## WORK REQUIRED
Go through the data below and copy each line that includes "depth".

== RECORDS SHOWN ==

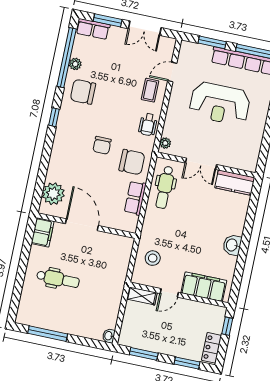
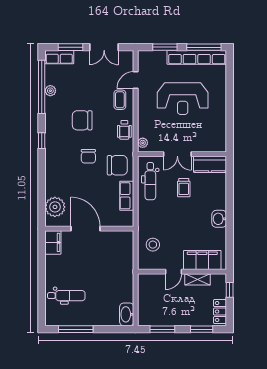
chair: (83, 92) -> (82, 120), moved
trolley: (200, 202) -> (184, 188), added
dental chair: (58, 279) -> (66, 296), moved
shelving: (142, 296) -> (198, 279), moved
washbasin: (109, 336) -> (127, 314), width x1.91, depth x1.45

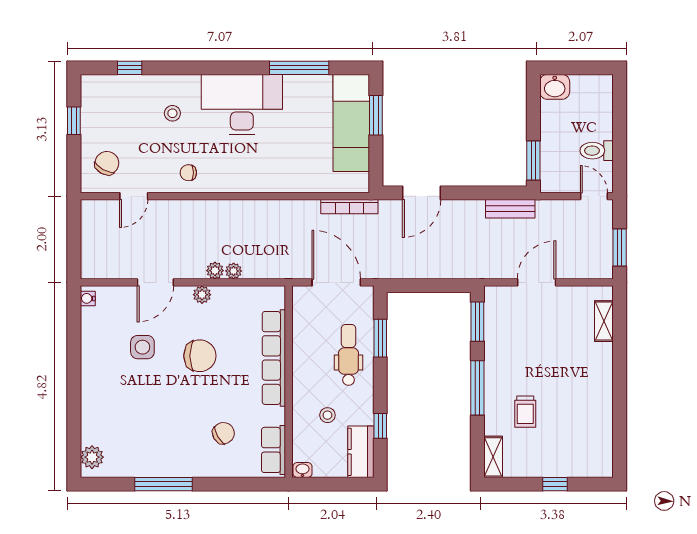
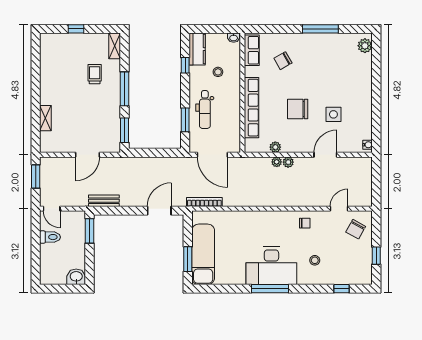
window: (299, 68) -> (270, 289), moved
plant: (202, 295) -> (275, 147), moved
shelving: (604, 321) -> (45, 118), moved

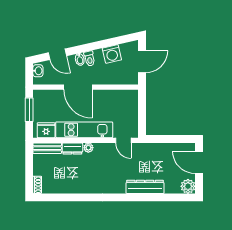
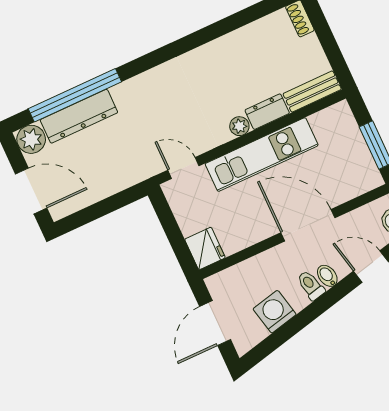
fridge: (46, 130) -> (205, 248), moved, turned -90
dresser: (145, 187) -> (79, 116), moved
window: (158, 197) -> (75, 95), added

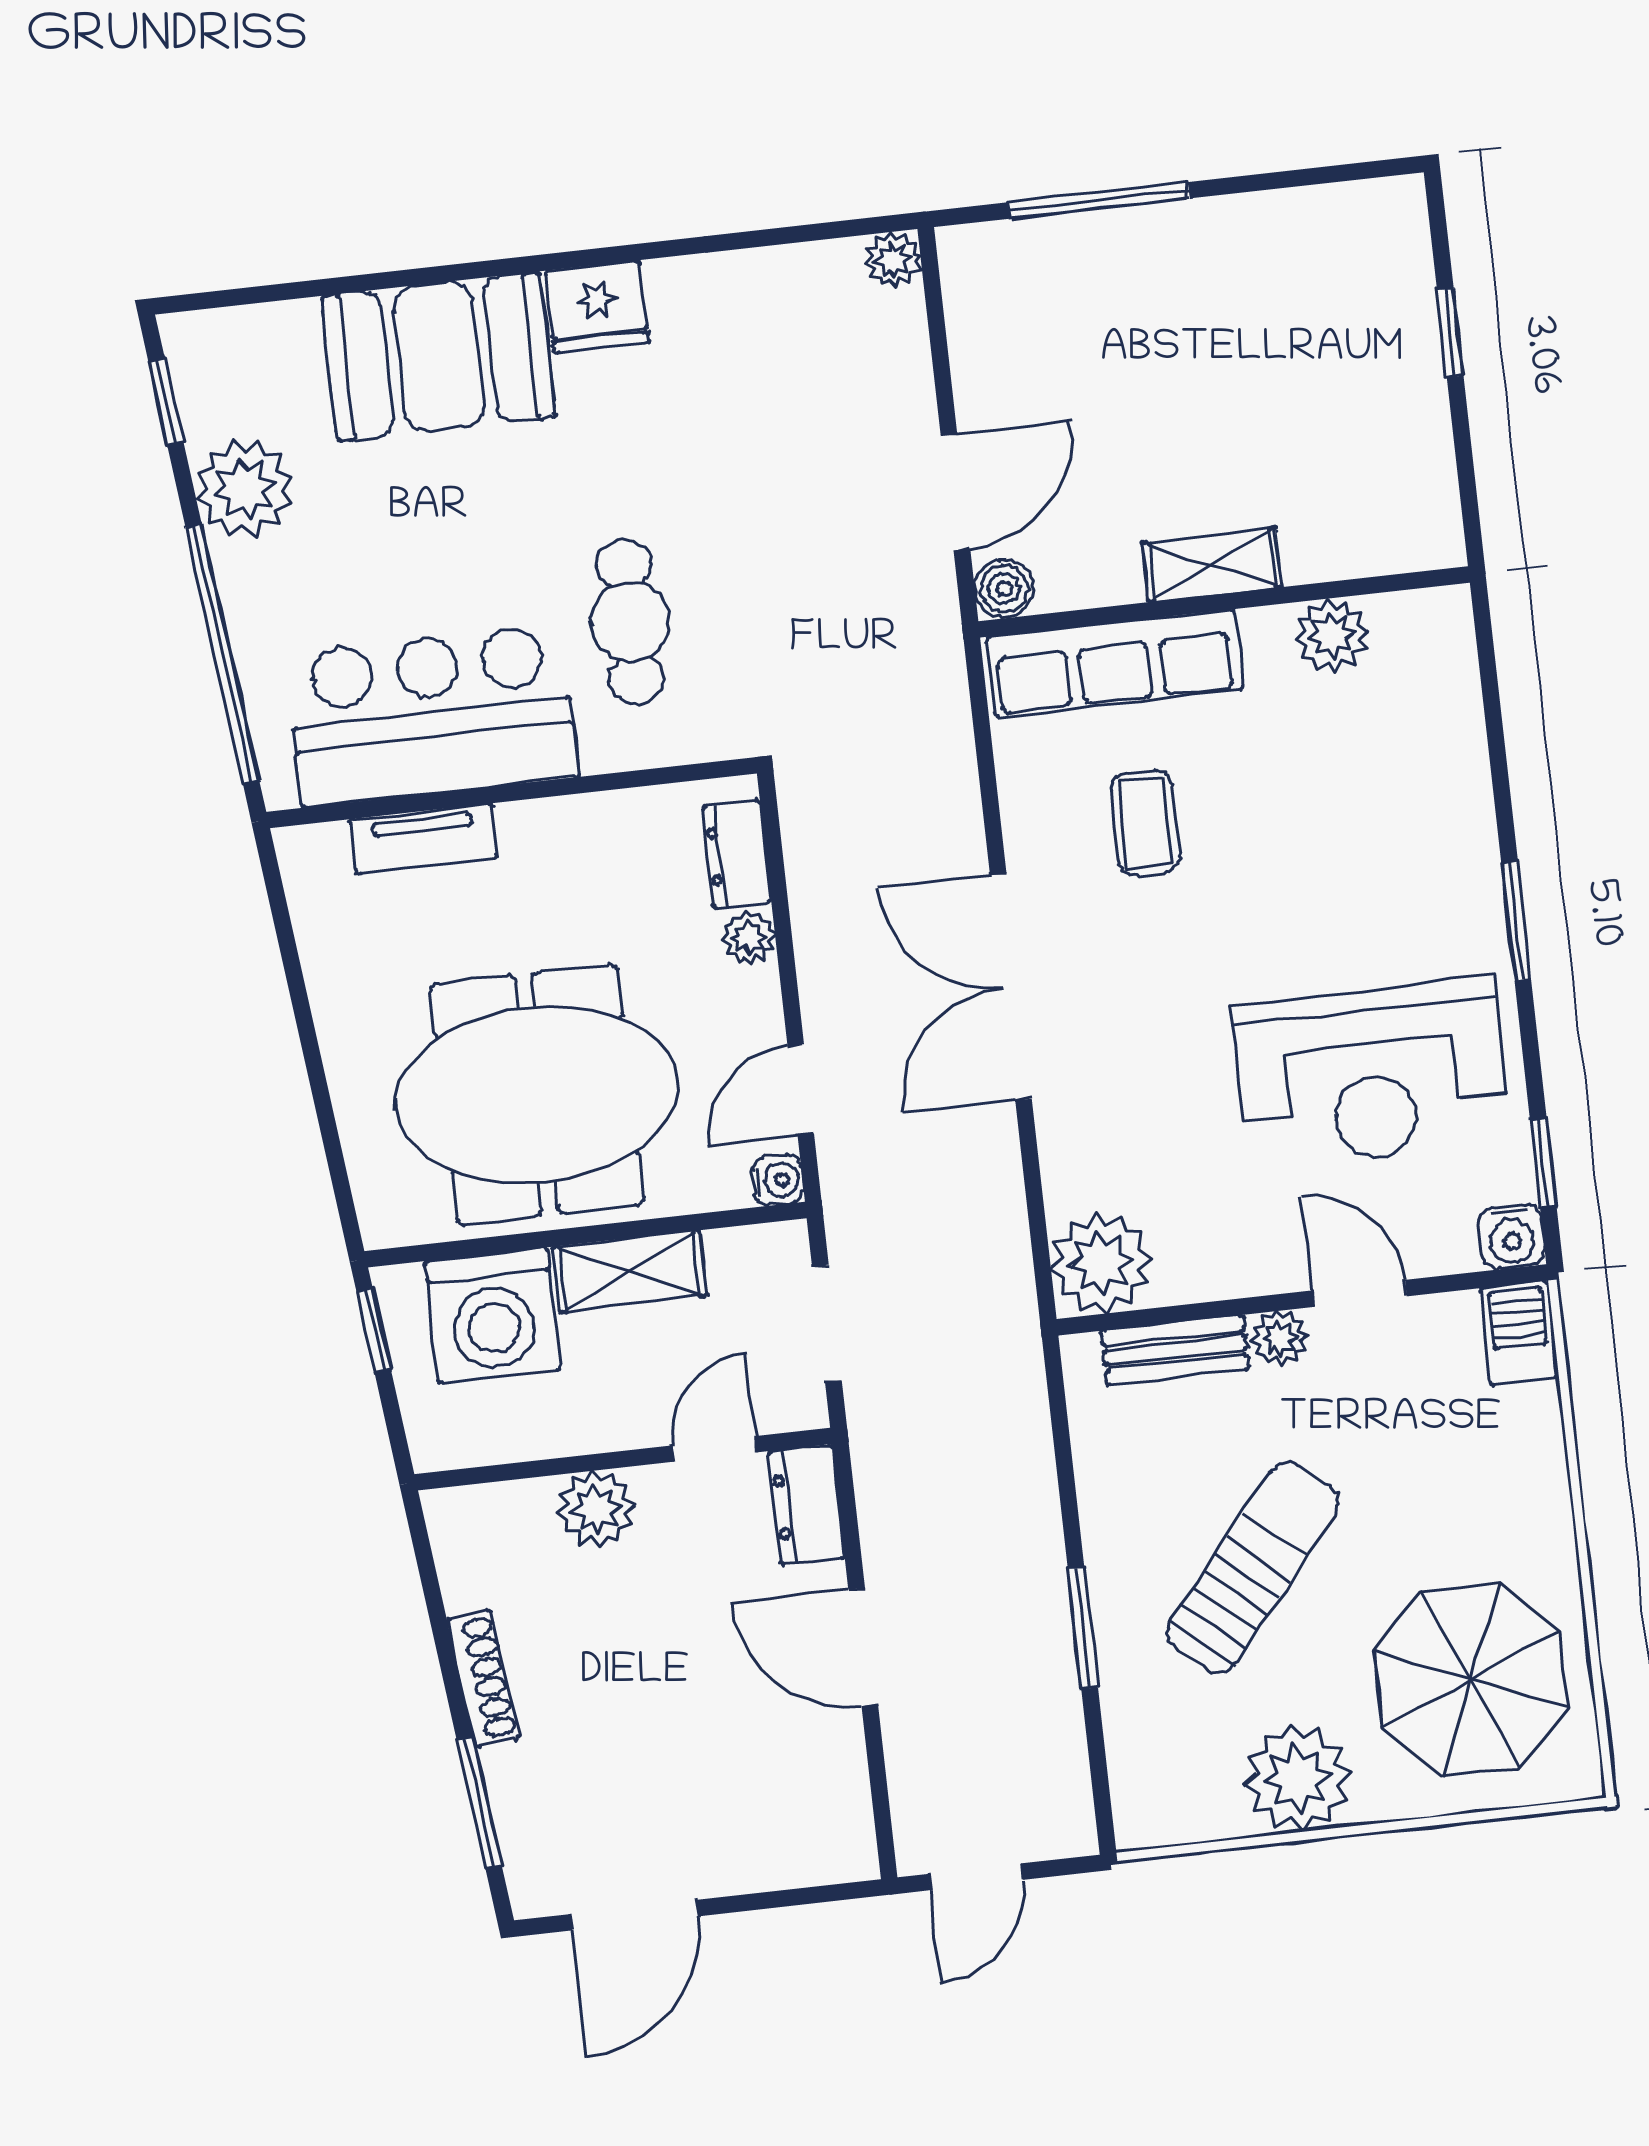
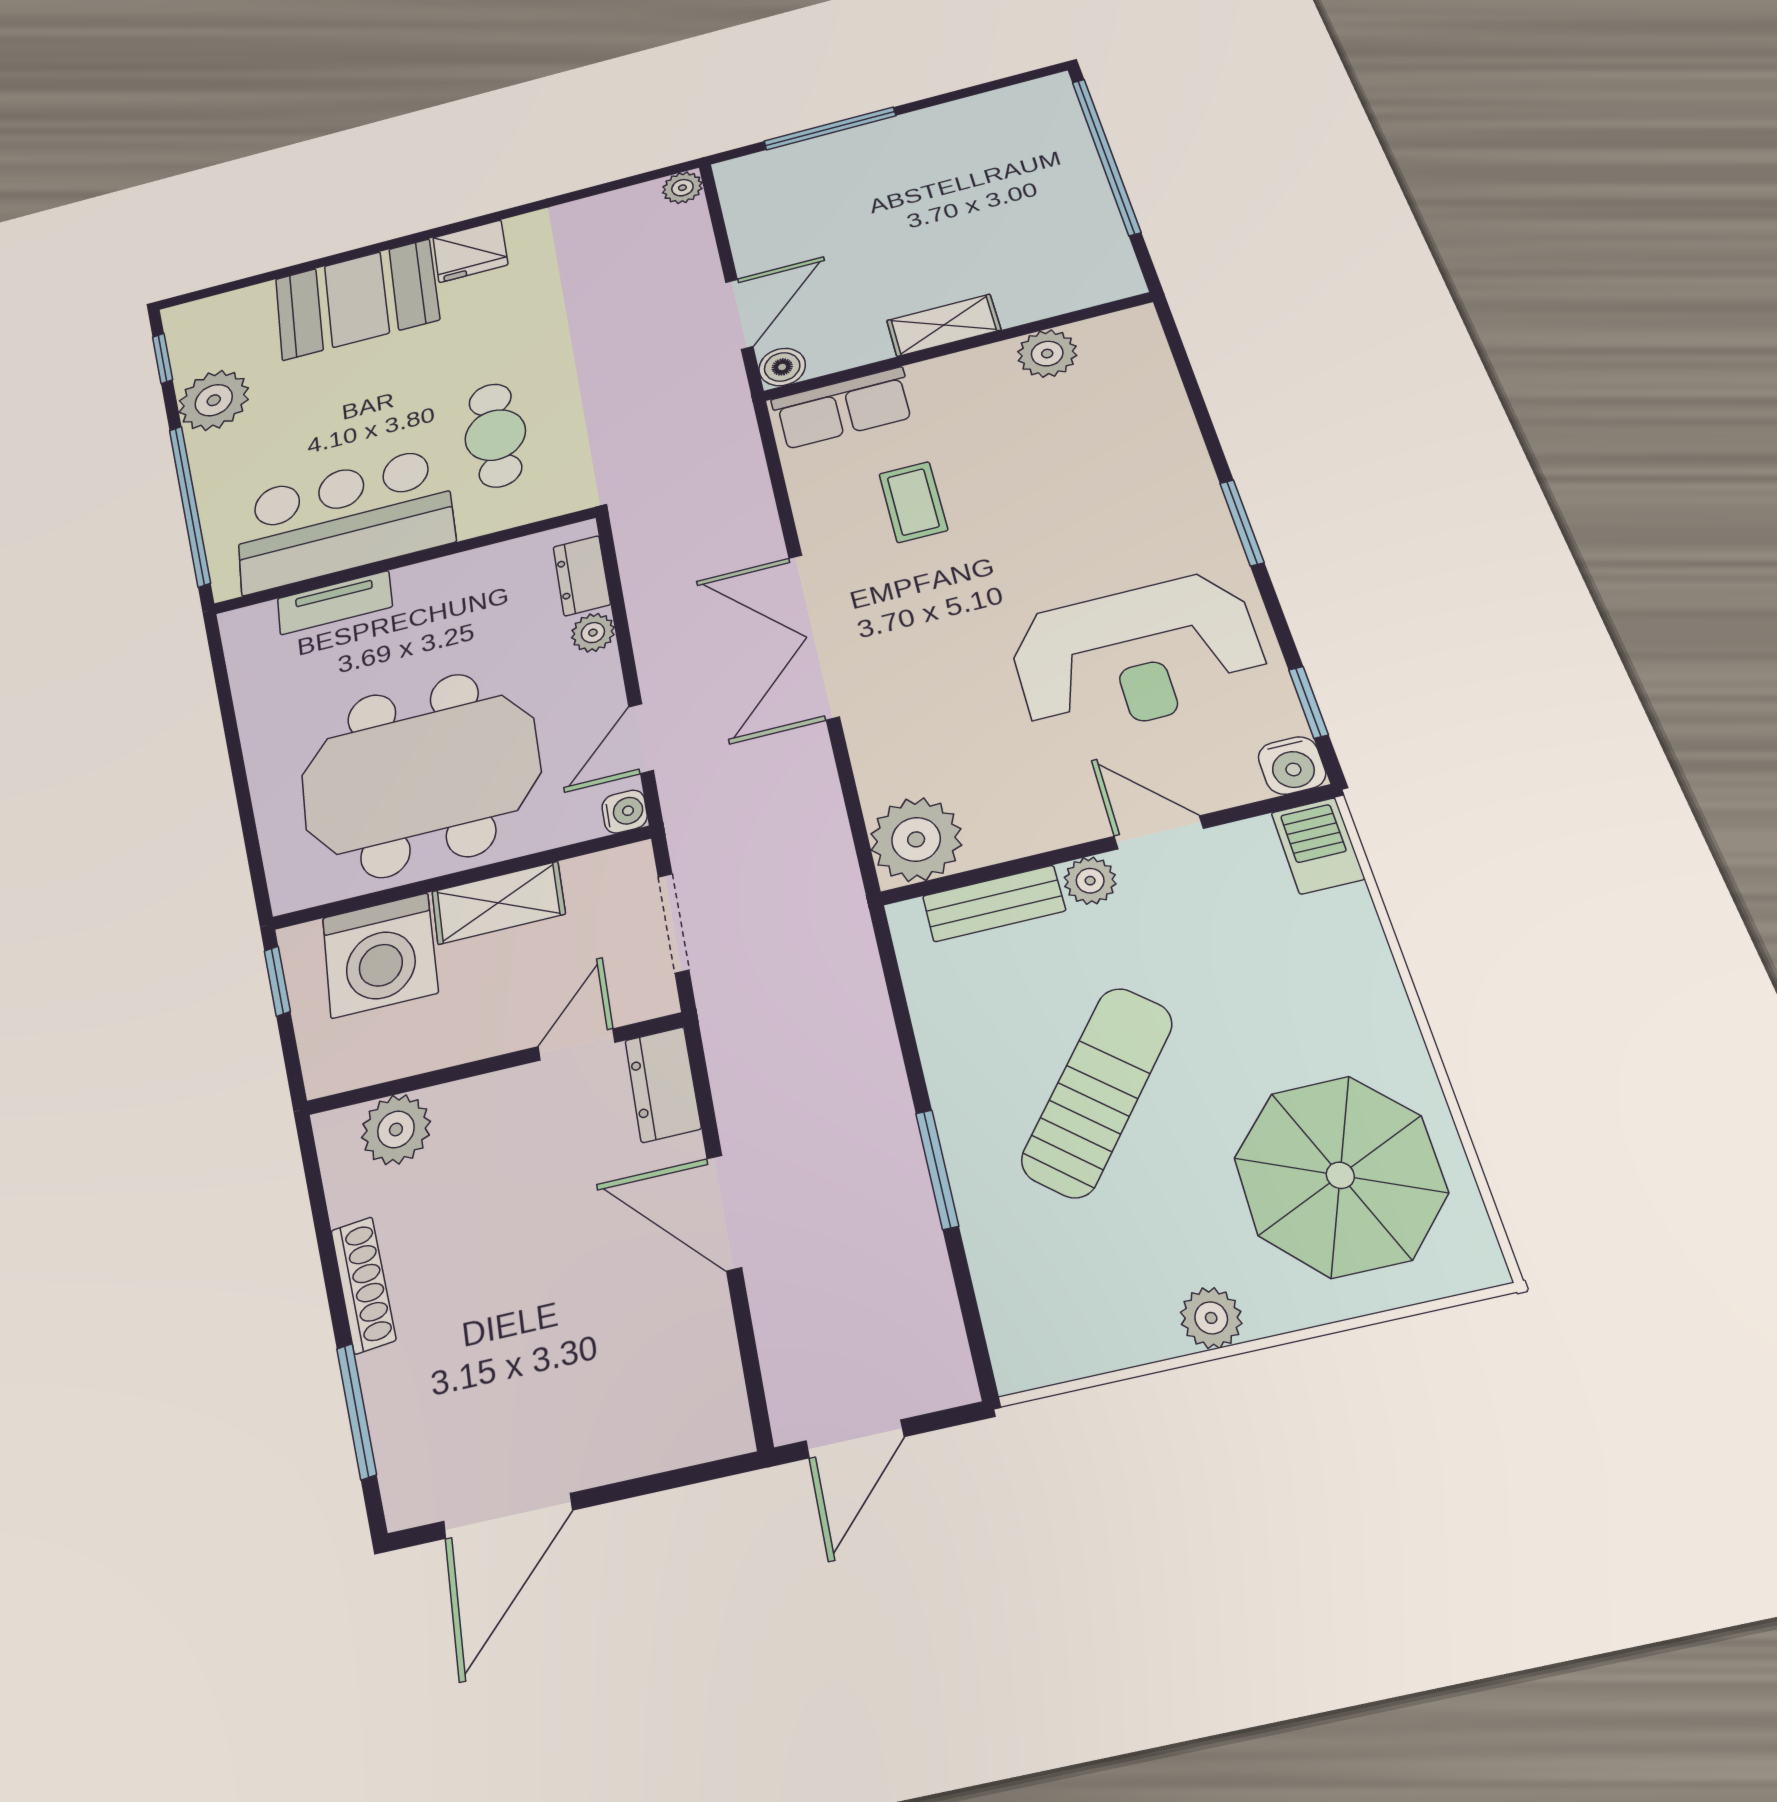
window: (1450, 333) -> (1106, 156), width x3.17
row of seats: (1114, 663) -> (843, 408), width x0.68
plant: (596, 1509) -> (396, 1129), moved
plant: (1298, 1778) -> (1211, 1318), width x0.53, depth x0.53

===

## ANSWER BOX
washbasin: (109, 336) -> (127, 314), width x1.91, depth x1.45
plant: (1298, 1778) -> (1211, 1318), width x0.53, depth x0.53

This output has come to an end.